Data excerpts:
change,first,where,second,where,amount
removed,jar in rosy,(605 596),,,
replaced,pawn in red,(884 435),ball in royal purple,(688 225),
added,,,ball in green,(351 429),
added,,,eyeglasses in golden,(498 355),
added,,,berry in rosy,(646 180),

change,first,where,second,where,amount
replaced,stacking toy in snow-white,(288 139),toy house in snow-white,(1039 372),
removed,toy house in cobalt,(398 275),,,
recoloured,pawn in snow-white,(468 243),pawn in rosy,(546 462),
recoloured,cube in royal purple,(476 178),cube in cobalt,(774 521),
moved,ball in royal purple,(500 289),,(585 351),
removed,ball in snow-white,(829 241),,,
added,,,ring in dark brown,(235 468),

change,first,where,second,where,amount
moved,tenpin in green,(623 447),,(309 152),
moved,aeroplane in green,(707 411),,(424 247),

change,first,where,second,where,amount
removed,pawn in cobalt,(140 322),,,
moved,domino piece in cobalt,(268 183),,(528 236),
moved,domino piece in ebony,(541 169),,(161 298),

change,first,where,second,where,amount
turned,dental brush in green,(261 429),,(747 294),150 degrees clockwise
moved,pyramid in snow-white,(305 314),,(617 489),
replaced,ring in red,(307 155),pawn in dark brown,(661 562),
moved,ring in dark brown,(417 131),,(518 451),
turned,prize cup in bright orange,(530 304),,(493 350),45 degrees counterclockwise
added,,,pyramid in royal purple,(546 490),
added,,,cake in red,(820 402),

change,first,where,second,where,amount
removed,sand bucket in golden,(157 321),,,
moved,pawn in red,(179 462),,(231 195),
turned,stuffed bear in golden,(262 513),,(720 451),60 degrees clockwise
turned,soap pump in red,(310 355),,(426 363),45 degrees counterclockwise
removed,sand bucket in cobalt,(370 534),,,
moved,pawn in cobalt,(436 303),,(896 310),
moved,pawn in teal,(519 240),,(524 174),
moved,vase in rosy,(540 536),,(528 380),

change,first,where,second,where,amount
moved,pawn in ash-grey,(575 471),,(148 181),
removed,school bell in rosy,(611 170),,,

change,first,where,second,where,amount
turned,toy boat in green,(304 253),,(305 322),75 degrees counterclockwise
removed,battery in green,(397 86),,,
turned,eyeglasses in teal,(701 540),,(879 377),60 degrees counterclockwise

» WORK TO COMPLETE
Each entry shown above should be transcribed exactly as written.

» THE ANSWER
change,first,where,second,where,amount
removed,jar in rosy,(605 596),,,
replaced,pawn in red,(884 435),ball in royal purple,(688 225),
added,,,ball in green,(351 429),
added,,,eyeglasses in golden,(498 355),
added,,,berry in rosy,(646 180),

change,first,where,second,where,amount
replaced,stacking toy in snow-white,(288 139),toy house in snow-white,(1039 372),
removed,toy house in cobalt,(398 275),,,
recoloured,pawn in snow-white,(468 243),pawn in rosy,(546 462),
recoloured,cube in royal purple,(476 178),cube in cobalt,(774 521),
moved,ball in royal purple,(500 289),,(585 351),
removed,ball in snow-white,(829 241),,,
added,,,ring in dark brown,(235 468),

change,first,where,second,where,amount
moved,tenpin in green,(623 447),,(309 152),
moved,aeroplane in green,(707 411),,(424 247),

change,first,where,second,where,amount
removed,pawn in cobalt,(140 322),,,
moved,domino piece in cobalt,(268 183),,(528 236),
moved,domino piece in ebony,(541 169),,(161 298),

change,first,where,second,where,amount
turned,dental brush in green,(261 429),,(747 294),150 degrees clockwise
moved,pyramid in snow-white,(305 314),,(617 489),
replaced,ring in red,(307 155),pawn in dark brown,(661 562),
moved,ring in dark brown,(417 131),,(518 451),
turned,prize cup in bright orange,(530 304),,(493 350),45 degrees counterclockwise
added,,,pyramid in royal purple,(546 490),
added,,,cake in red,(820 402),

change,first,where,second,where,amount
removed,sand bucket in golden,(157 321),,,
moved,pawn in red,(179 462),,(231 195),
turned,stuffed bear in golden,(262 513),,(720 451),60 degrees clockwise
turned,soap pump in red,(310 355),,(426 363),45 degrees counterclockwise
removed,sand bucket in cobalt,(370 534),,,
moved,pawn in cobalt,(436 303),,(896 310),
moved,pawn in teal,(519 240),,(524 174),
moved,vase in rosy,(540 536),,(528 380),

change,first,where,second,where,amount
moved,pawn in ash-grey,(575 471),,(148 181),
removed,school bell in rosy,(611 170),,,

change,first,where,second,where,amount
turned,toy boat in green,(304 253),,(305 322),75 degrees counterclockwise
removed,battery in green,(397 86),,,
turned,eyeglasses in teal,(701 540),,(879 377),60 degrees counterclockwise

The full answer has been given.